**** Data
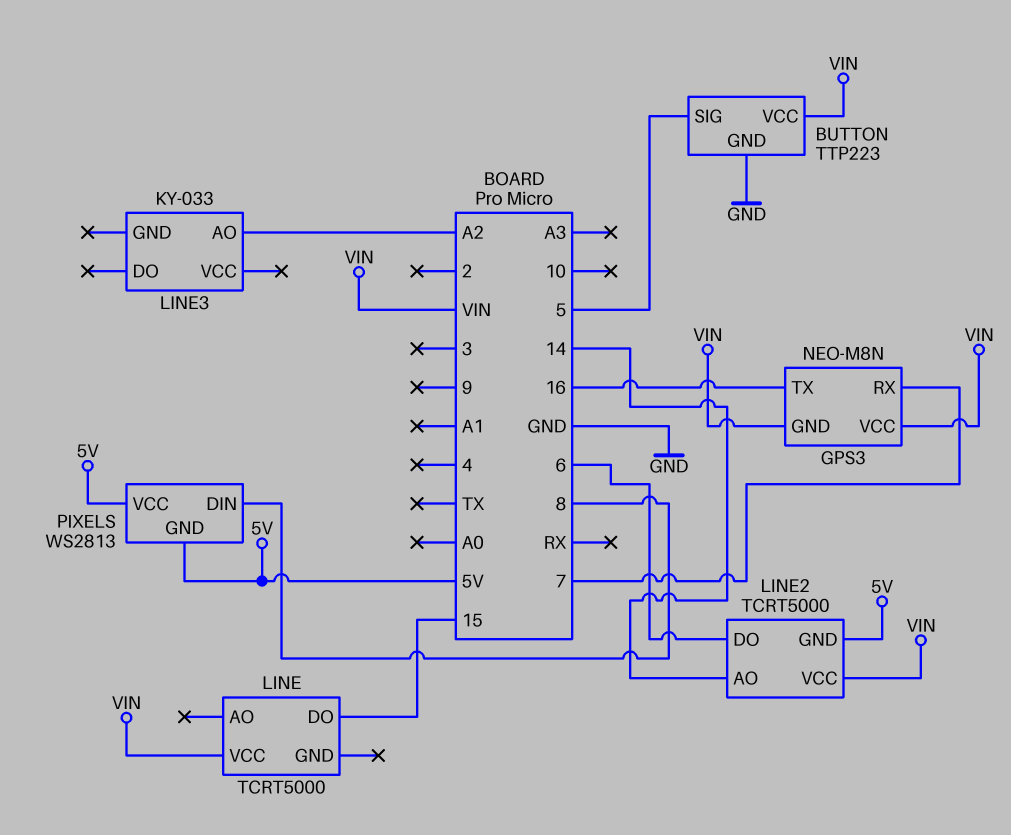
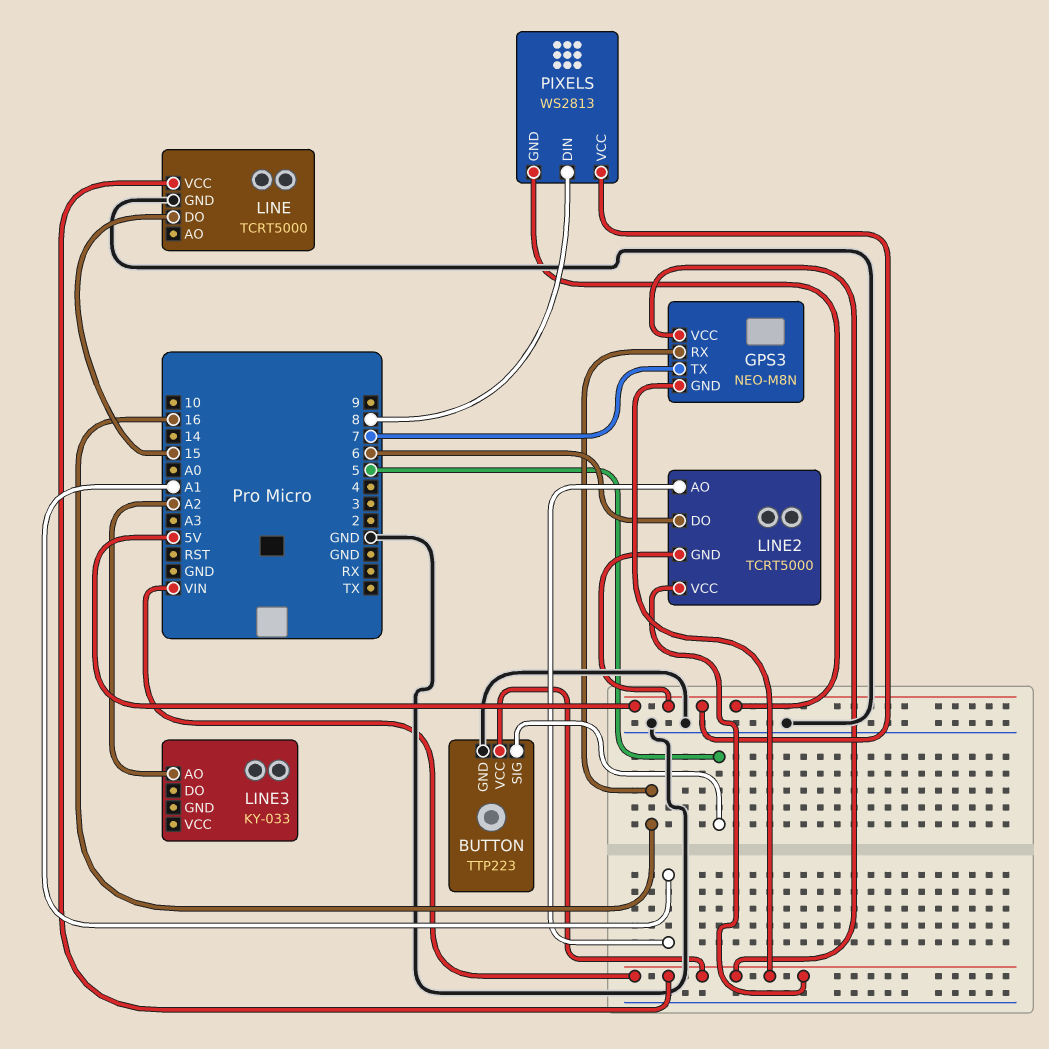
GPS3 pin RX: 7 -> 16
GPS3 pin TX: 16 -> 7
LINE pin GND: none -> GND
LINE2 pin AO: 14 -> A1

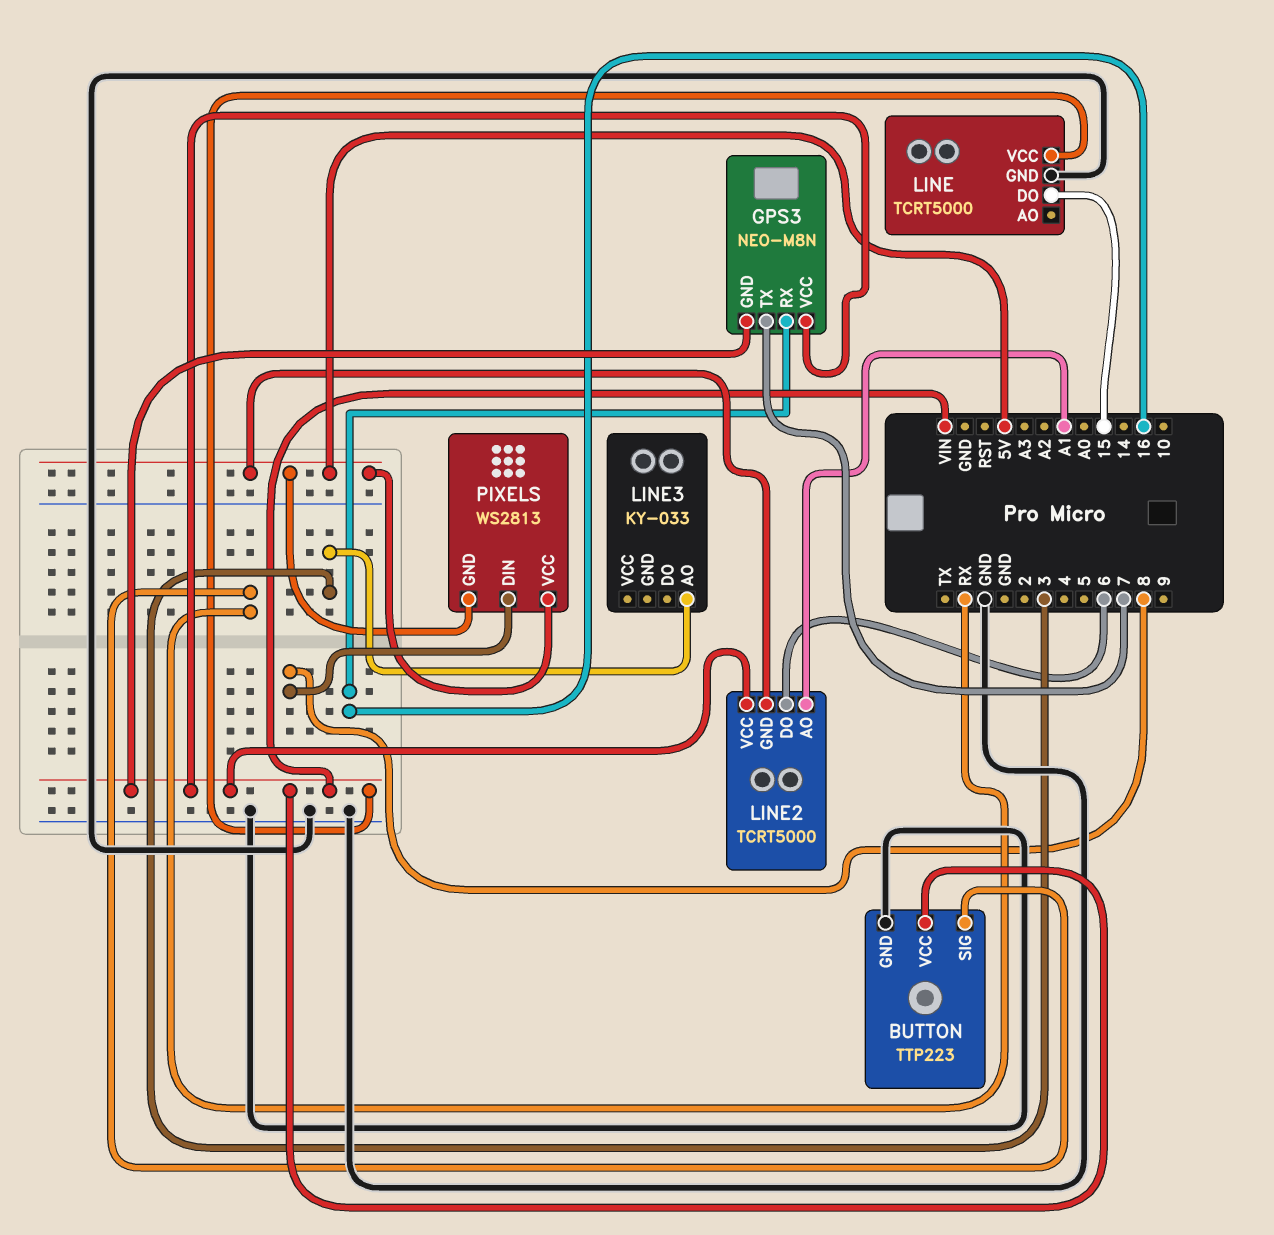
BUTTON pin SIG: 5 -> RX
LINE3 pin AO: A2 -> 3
********
**** Data
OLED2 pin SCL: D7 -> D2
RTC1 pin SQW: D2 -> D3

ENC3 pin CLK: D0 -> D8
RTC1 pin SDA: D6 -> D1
********
Return exactly the part of the listing above that opens with the line containing "LINE2 pin AO: 14 -> A1" and closes with the line containing "LINE3 pin AO: A2 -> 3". Pictures stay out.

Task answer:
LINE2 pin AO: 14 -> A1

BUTTON pin SIG: 5 -> RX
LINE3 pin AO: A2 -> 3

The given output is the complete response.